● TASK GOAL
Print the entries exactly; no image belongs in the copy.

(Before-and-after change records)
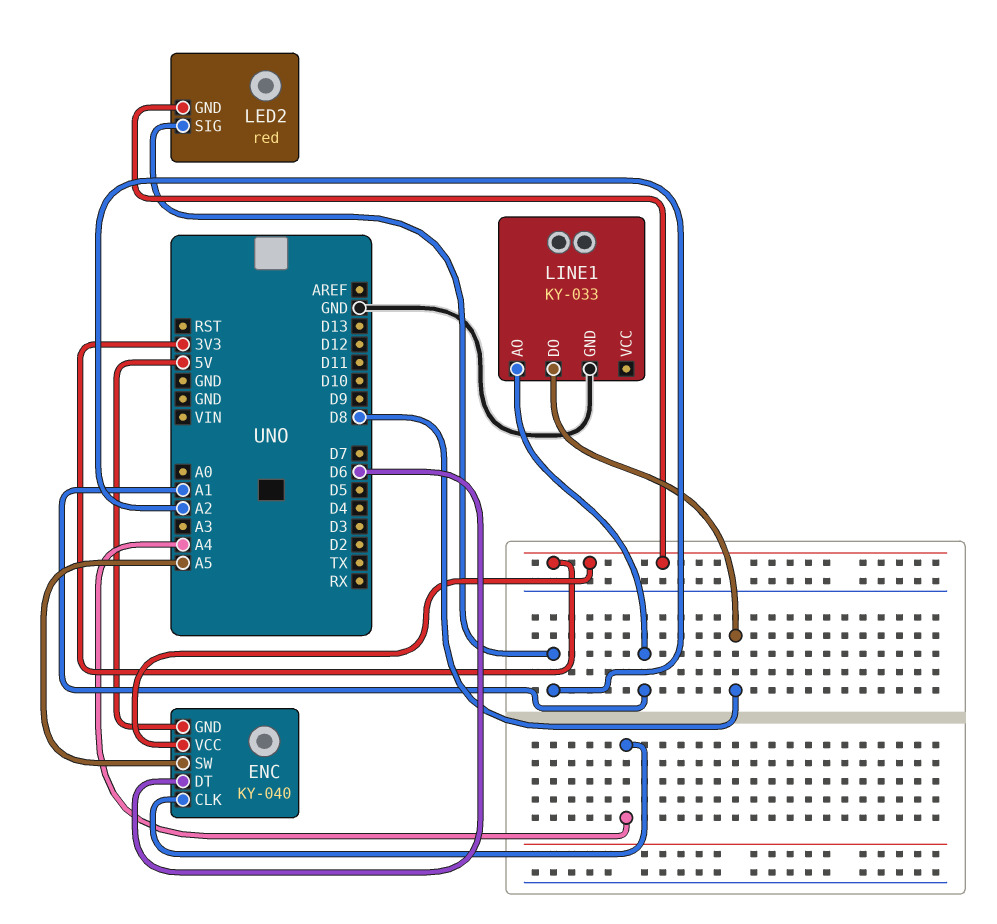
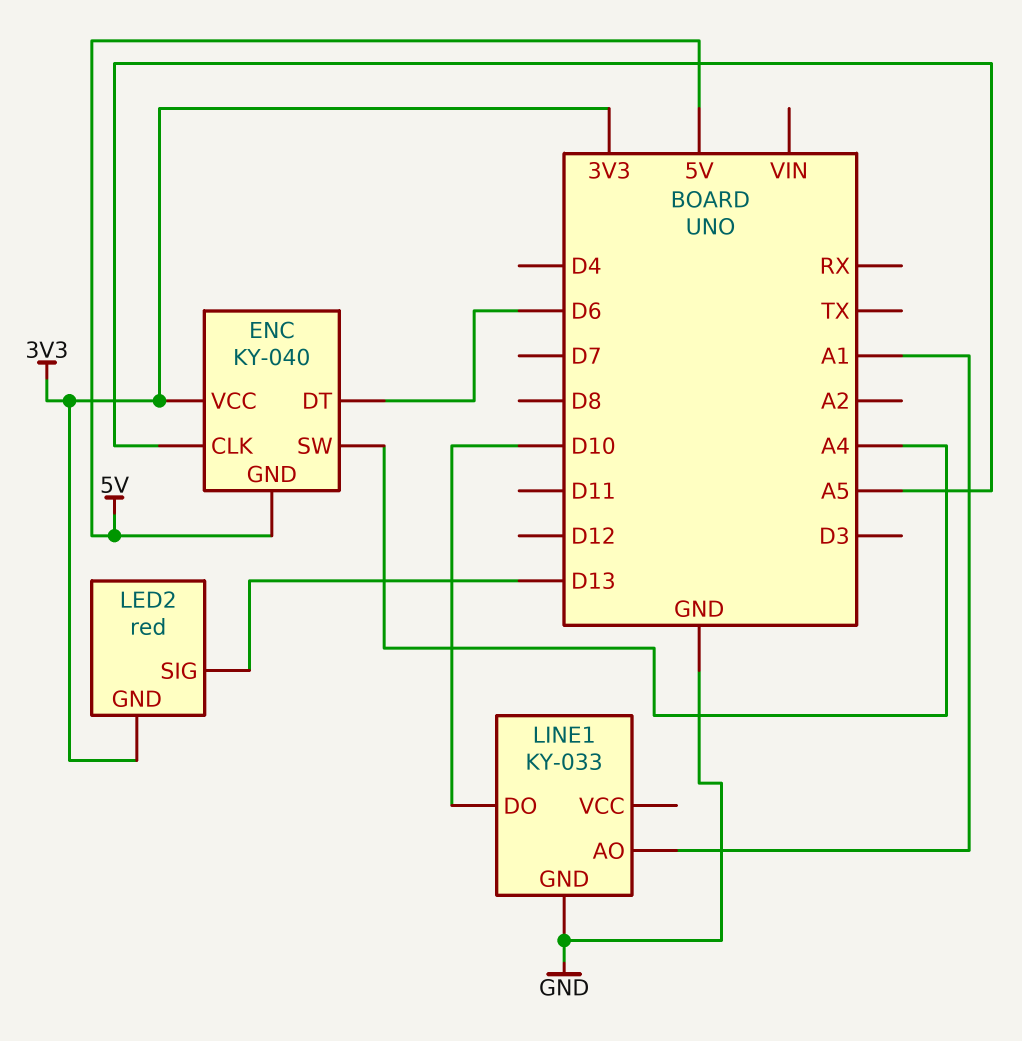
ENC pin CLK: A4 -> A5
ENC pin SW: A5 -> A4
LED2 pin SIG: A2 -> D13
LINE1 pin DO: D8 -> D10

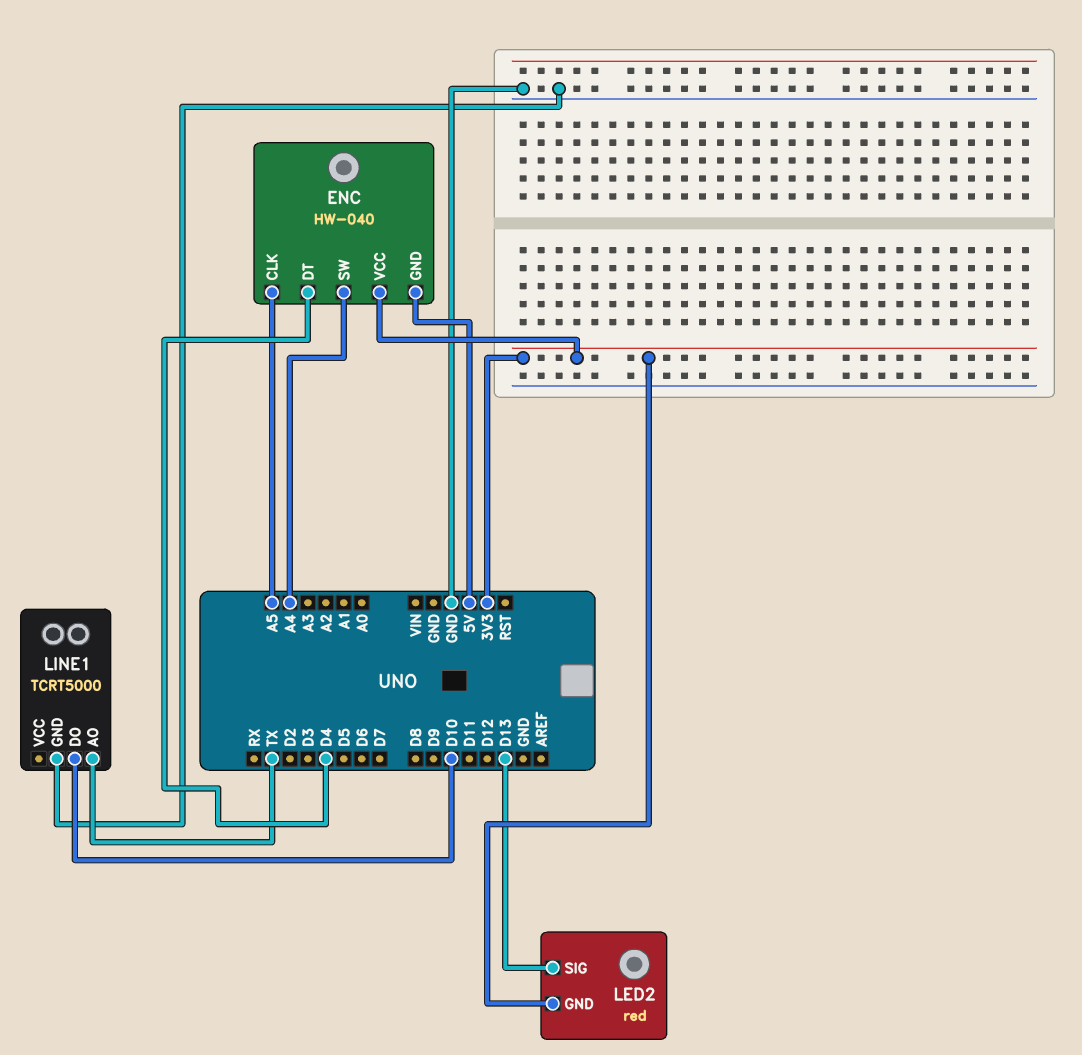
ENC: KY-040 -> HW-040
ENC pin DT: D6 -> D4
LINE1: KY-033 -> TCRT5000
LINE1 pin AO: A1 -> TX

● EXERCISE RESPONSE
ENC pin CLK: A4 -> A5
ENC pin SW: A5 -> A4
LED2 pin SIG: A2 -> D13
LINE1 pin DO: D8 -> D10

ENC: KY-040 -> HW-040
ENC pin DT: D6 -> D4
LINE1: KY-033 -> TCRT5000
LINE1 pin AO: A1 -> TX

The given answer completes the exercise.